*** Opening Material for this task ***

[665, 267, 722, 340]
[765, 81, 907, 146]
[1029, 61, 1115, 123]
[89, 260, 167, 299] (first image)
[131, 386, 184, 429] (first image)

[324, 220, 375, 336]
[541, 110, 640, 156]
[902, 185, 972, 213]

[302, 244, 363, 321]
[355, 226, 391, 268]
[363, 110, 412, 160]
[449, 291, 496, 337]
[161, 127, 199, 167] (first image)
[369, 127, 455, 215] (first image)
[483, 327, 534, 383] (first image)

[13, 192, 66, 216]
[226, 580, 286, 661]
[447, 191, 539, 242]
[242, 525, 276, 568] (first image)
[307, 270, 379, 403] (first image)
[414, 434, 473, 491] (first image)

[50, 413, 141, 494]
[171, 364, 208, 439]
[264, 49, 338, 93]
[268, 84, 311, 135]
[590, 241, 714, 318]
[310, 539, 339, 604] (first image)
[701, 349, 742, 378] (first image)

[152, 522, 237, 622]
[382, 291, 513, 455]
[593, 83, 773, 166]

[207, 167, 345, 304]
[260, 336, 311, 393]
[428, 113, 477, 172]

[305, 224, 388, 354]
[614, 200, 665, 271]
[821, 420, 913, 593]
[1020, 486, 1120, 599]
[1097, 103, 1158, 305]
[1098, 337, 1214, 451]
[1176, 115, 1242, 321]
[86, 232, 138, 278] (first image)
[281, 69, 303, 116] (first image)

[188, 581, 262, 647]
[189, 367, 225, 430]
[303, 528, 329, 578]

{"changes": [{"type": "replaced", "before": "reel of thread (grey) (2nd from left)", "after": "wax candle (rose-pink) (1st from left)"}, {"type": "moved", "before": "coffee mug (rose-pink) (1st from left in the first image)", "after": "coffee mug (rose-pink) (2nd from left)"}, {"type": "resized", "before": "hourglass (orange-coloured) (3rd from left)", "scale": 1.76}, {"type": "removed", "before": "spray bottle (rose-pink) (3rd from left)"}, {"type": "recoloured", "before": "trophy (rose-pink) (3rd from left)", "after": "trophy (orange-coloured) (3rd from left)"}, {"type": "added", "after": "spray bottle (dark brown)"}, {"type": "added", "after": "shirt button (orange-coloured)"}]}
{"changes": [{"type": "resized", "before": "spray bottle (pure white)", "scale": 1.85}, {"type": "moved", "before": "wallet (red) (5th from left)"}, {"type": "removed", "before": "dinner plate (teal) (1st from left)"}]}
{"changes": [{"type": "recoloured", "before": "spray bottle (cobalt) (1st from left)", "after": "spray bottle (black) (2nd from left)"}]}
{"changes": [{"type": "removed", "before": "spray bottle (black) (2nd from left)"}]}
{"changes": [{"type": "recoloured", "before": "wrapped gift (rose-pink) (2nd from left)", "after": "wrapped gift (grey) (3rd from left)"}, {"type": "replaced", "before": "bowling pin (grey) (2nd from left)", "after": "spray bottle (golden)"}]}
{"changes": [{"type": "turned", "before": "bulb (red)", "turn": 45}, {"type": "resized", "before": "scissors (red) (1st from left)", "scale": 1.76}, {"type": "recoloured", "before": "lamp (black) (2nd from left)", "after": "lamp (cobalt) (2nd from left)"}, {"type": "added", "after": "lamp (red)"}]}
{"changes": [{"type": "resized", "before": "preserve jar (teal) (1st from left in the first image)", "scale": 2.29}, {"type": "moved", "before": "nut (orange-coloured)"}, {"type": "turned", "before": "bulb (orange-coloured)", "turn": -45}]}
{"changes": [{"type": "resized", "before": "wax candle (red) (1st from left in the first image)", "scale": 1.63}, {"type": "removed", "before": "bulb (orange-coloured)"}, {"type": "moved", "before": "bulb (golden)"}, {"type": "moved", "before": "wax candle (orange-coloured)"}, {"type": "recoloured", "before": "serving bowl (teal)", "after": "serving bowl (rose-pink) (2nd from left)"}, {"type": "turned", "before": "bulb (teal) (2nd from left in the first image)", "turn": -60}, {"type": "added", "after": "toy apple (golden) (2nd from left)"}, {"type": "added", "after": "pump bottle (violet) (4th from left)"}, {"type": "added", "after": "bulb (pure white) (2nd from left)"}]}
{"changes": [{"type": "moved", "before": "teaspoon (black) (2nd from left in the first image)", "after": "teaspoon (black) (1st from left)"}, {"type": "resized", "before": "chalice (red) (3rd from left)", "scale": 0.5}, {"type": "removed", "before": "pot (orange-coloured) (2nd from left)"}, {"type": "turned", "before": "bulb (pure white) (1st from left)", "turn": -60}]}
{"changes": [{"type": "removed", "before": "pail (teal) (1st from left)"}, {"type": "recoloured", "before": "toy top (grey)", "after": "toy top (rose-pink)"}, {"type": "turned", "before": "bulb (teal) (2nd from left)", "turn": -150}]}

*** Closing Material for this task ***

Write the complete data out, exactly as above.

- **Output for this exercise**:
[665, 267, 722, 340]
[765, 81, 907, 146]
[1029, 61, 1115, 123]
[89, 260, 167, 299] (first image)
[131, 386, 184, 429] (first image)

[324, 220, 375, 336]
[541, 110, 640, 156]
[902, 185, 972, 213]

[302, 244, 363, 321]
[355, 226, 391, 268]
[363, 110, 412, 160]
[449, 291, 496, 337]
[161, 127, 199, 167] (first image)
[369, 127, 455, 215] (first image)
[483, 327, 534, 383] (first image)

[13, 192, 66, 216]
[226, 580, 286, 661]
[447, 191, 539, 242]
[242, 525, 276, 568] (first image)
[307, 270, 379, 403] (first image)
[414, 434, 473, 491] (first image)

[50, 413, 141, 494]
[171, 364, 208, 439]
[264, 49, 338, 93]
[268, 84, 311, 135]
[590, 241, 714, 318]
[310, 539, 339, 604] (first image)
[701, 349, 742, 378] (first image)

[152, 522, 237, 622]
[382, 291, 513, 455]
[593, 83, 773, 166]

[207, 167, 345, 304]
[260, 336, 311, 393]
[428, 113, 477, 172]

[305, 224, 388, 354]
[614, 200, 665, 271]
[821, 420, 913, 593]
[1020, 486, 1120, 599]
[1097, 103, 1158, 305]
[1098, 337, 1214, 451]
[1176, 115, 1242, 321]
[86, 232, 138, 278] (first image)
[281, 69, 303, 116] (first image)

[188, 581, 262, 647]
[189, 367, 225, 430]
[303, 528, 329, 578]

{"changes": [{"type": "replaced", "before": "reel of thread (grey) (2nd from left)", "after": "wax candle (rose-pink) (1st from left)"}, {"type": "moved", "before": "coffee mug (rose-pink) (1st from left in the first image)", "after": "coffee mug (rose-pink) (2nd from left)"}, {"type": "resized", "before": "hourglass (orange-coloured) (3rd from left)", "scale": 1.76}, {"type": "removed", "before": "spray bottle (rose-pink) (3rd from left)"}, {"type": "recoloured", "before": "trophy (rose-pink) (3rd from left)", "after": "trophy (orange-coloured) (3rd from left)"}, {"type": "added", "after": "spray bottle (dark brown)"}, {"type": "added", "after": "shirt button (orange-coloured)"}]}
{"changes": [{"type": "resized", "before": "spray bottle (pure white)", "scale": 1.85}, {"type": "moved", "before": "wallet (red) (5th from left)"}, {"type": "removed", "before": "dinner plate (teal) (1st from left)"}]}
{"changes": [{"type": "recoloured", "before": "spray bottle (cobalt) (1st from left)", "after": "spray bottle (black) (2nd from left)"}]}
{"changes": [{"type": "removed", "before": "spray bottle (black) (2nd from left)"}]}
{"changes": [{"type": "recoloured", "before": "wrapped gift (rose-pink) (2nd from left)", "after": "wrapped gift (grey) (3rd from left)"}, {"type": "replaced", "before": "bowling pin (grey) (2nd from left)", "after": "spray bottle (golden)"}]}
{"changes": [{"type": "turned", "before": "bulb (red)", "turn": 45}, {"type": "resized", "before": "scissors (red) (1st from left)", "scale": 1.76}, {"type": "recoloured", "before": "lamp (black) (2nd from left)", "after": "lamp (cobalt) (2nd from left)"}, {"type": "added", "after": "lamp (red)"}]}
{"changes": [{"type": "resized", "before": "preserve jar (teal) (1st from left in the first image)", "scale": 2.29}, {"type": "moved", "before": "nut (orange-coloured)"}, {"type": "turned", "before": "bulb (orange-coloured)", "turn": -45}]}
{"changes": [{"type": "resized", "before": "wax candle (red) (1st from left in the first image)", "scale": 1.63}, {"type": "removed", "before": "bulb (orange-coloured)"}, {"type": "moved", "before": "bulb (golden)"}, {"type": "moved", "before": "wax candle (orange-coloured)"}, {"type": "recoloured", "before": "serving bowl (teal)", "after": "serving bowl (rose-pink) (2nd from left)"}, {"type": "turned", "before": "bulb (teal) (2nd from left in the first image)", "turn": -60}, {"type": "added", "after": "toy apple (golden) (2nd from left)"}, {"type": "added", "after": "pump bottle (violet) (4th from left)"}, {"type": "added", "after": "bulb (pure white) (2nd from left)"}]}
{"changes": [{"type": "moved", "before": "teaspoon (black) (2nd from left in the first image)", "after": "teaspoon (black) (1st from left)"}, {"type": "resized", "before": "chalice (red) (3rd from left)", "scale": 0.5}, {"type": "removed", "before": "pot (orange-coloured) (2nd from left)"}, {"type": "turned", "before": "bulb (pure white) (1st from left)", "turn": -60}]}
{"changes": [{"type": "removed", "before": "pail (teal) (1st from left)"}, {"type": "recoloured", "before": "toy top (grey)", "after": "toy top (rose-pink)"}, {"type": "turned", "before": "bulb (teal) (2nd from left)", "turn": -150}]}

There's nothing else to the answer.